## Colored shape movement records
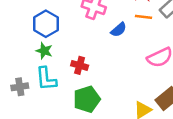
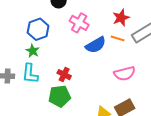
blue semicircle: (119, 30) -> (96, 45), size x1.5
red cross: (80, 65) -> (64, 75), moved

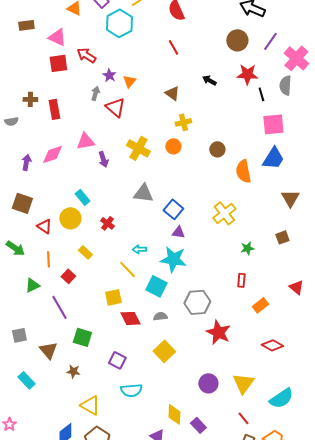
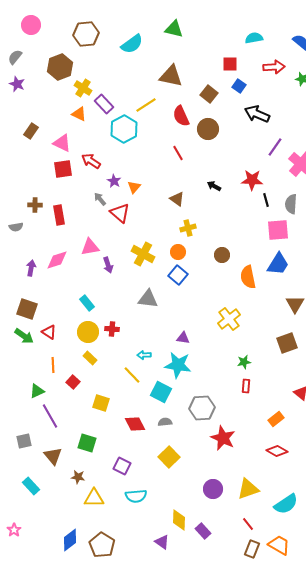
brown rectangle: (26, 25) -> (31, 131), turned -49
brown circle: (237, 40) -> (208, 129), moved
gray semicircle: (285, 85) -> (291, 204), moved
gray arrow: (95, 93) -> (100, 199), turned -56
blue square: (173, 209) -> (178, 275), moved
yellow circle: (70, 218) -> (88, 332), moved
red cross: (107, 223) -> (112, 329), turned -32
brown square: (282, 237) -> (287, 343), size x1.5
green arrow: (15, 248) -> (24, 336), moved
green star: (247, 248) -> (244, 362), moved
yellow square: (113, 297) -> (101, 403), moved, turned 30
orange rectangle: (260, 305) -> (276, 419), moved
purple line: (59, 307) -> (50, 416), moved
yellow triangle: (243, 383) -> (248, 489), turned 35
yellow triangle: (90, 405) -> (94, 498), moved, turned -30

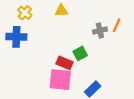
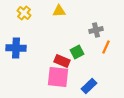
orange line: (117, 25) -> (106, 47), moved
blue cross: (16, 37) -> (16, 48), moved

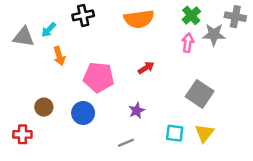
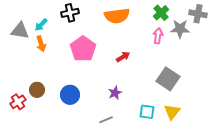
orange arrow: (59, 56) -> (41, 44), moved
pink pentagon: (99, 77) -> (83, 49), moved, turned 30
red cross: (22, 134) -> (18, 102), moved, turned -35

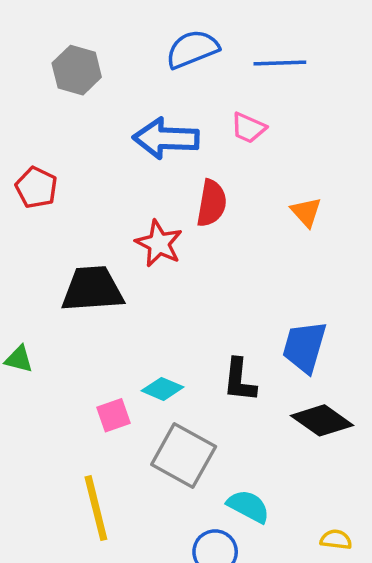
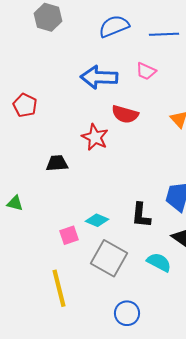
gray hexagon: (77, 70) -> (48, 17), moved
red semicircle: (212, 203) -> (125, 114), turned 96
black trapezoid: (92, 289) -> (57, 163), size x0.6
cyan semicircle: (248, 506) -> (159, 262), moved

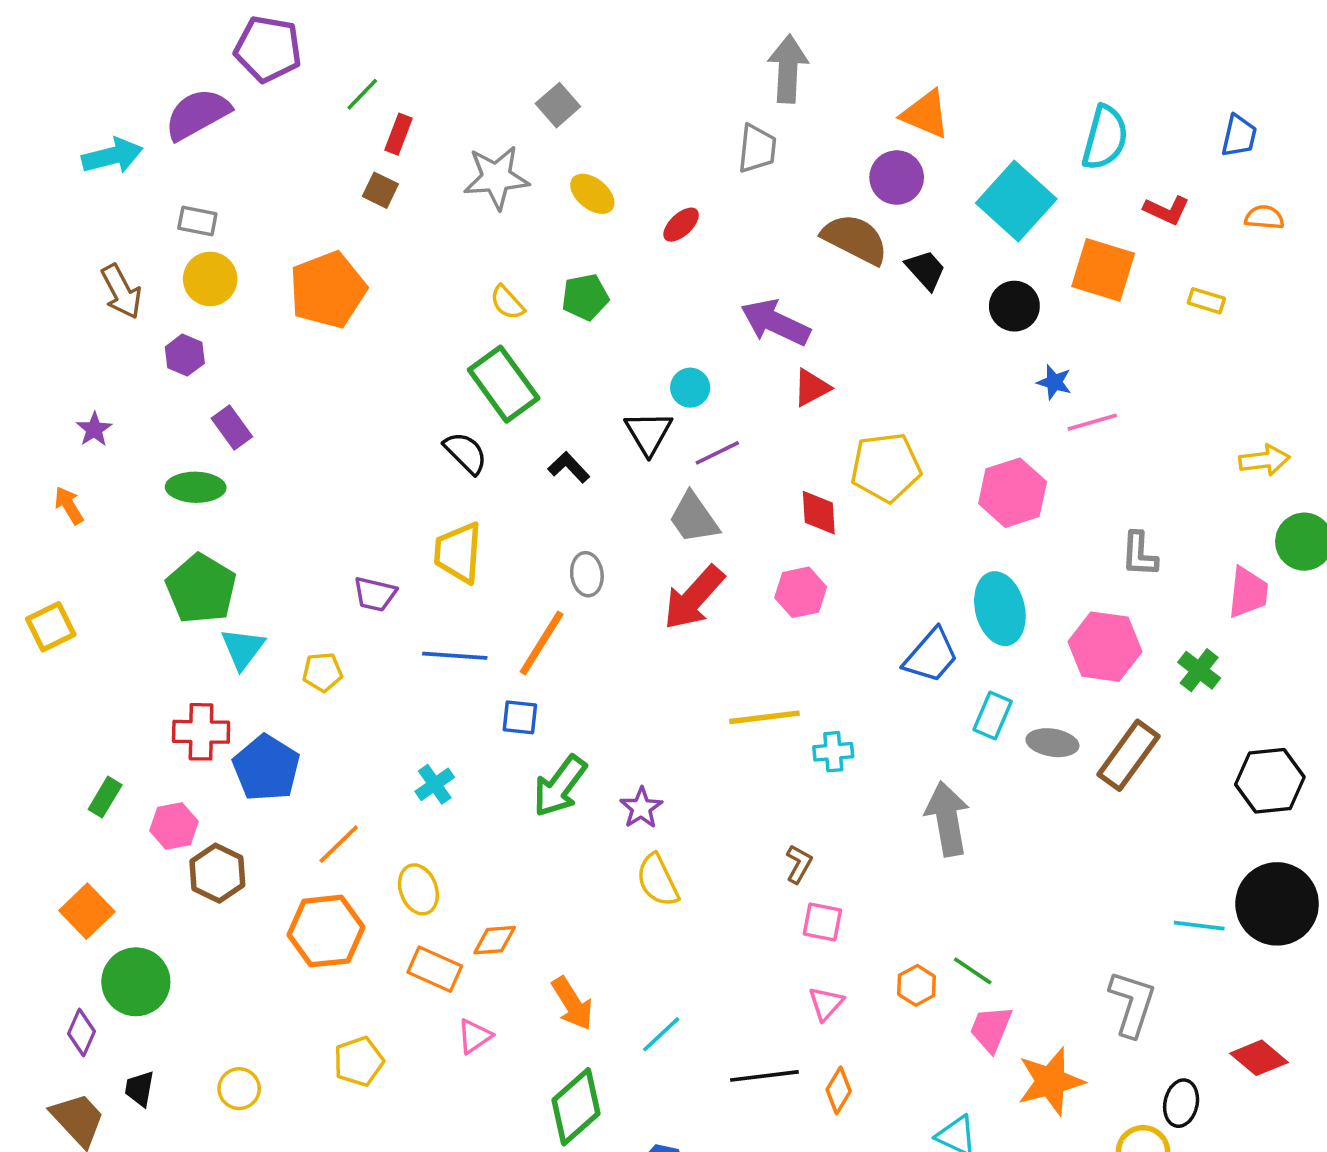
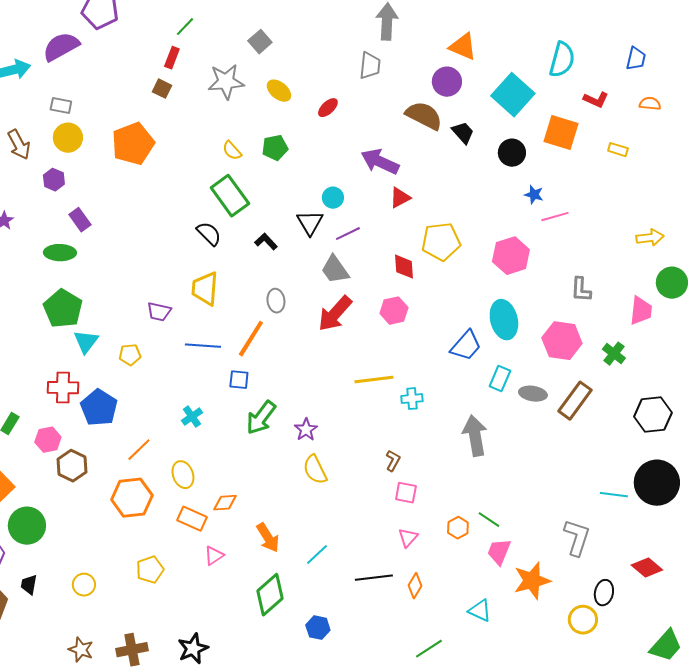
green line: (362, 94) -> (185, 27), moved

## Task requirements
Copy nothing past the line containing "orange line: (117, 25) -> (106, 47), moved": reproduce every line from the start of the records up to it, skipping pictures.

## Response for this exercise
blue semicircle: (119, 30) -> (96, 45), size x1.5
red cross: (80, 65) -> (64, 75), moved

brown rectangle: (26, 25) -> (31, 131), turned -49
brown circle: (237, 40) -> (208, 129), moved
gray semicircle: (285, 85) -> (291, 204), moved
gray arrow: (95, 93) -> (100, 199), turned -56
blue square: (173, 209) -> (178, 275), moved
yellow circle: (70, 218) -> (88, 332), moved
red cross: (107, 223) -> (112, 329), turned -32
brown square: (282, 237) -> (287, 343), size x1.5
green arrow: (15, 248) -> (24, 336), moved
green star: (247, 248) -> (244, 362), moved
yellow square: (113, 297) -> (101, 403), moved, turned 30
orange rectangle: (260, 305) -> (276, 419), moved
purple line: (59, 307) -> (50, 416), moved
yellow triangle: (243, 383) -> (248, 489), turned 35
yellow triangle: (90, 405) -> (94, 498), moved, turned -30

orange line: (117, 25) -> (106, 47), moved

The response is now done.